- WHAT TO DO
Restate only the tail of the data below, starting at the line that contains "(479, 296) = (374, 115): white" and including the last line, word for word.

- MATERIAL FOR THE TASK

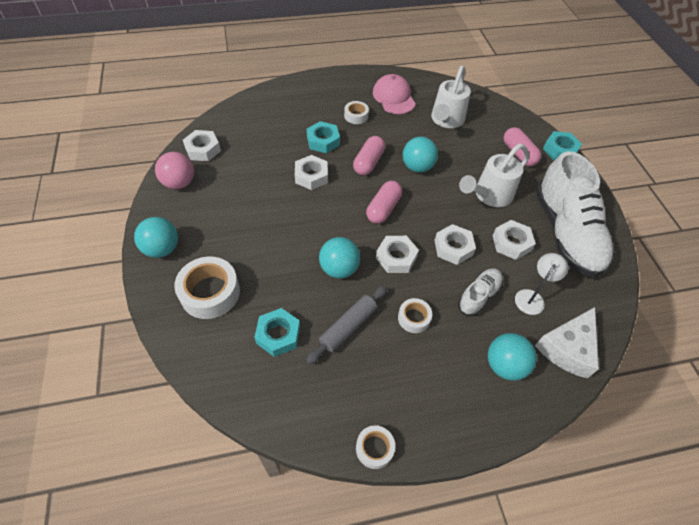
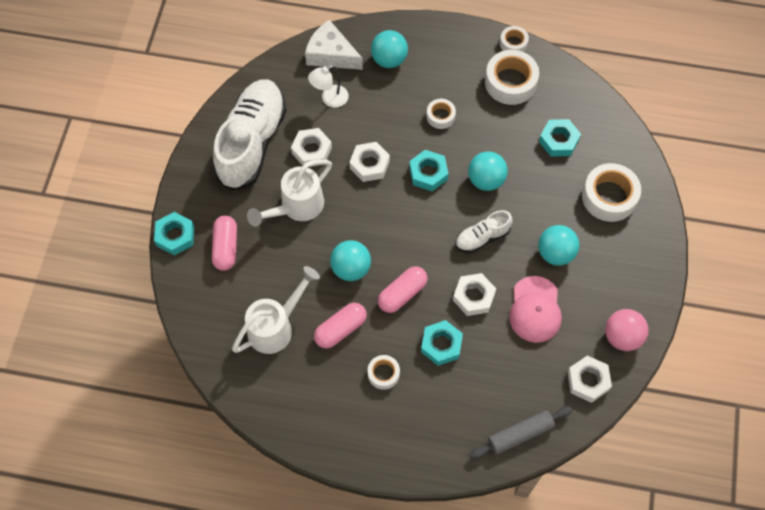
camera: 155 degrees left, 10 degrees up
(162, 249) = (648, 257): turquoise ball -> turquoise ball (555, 253)
(348, 327) = (498, 128): grey rolling pin -> grey rolling pin (520, 434)
(356, 388) = (510, 82): none -> white tape
(383, 209) = (414, 229): pink capsule -> pink capsule (340, 329)
(394, 97) = (318, 391): pink cap -> pink cap (535, 309)
(396, 257) = (428, 173): white nut -> turquoise nut
(479, 296) = (374, 115): white shoe -> white shoe (482, 237)
(489, 195) = (297, 207): white watering can -> white watering can turned 150 degrees clockwise
(567, 348) = (331, 54): white cheese -> white cheese turned 120 degrees counterclockwise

- SOLUTION TO THIS TASK
(479, 296) = (374, 115): white shoe -> white shoe (482, 237)
(489, 195) = (297, 207): white watering can -> white watering can turned 150 degrees clockwise
(567, 348) = (331, 54): white cheese -> white cheese turned 120 degrees counterclockwise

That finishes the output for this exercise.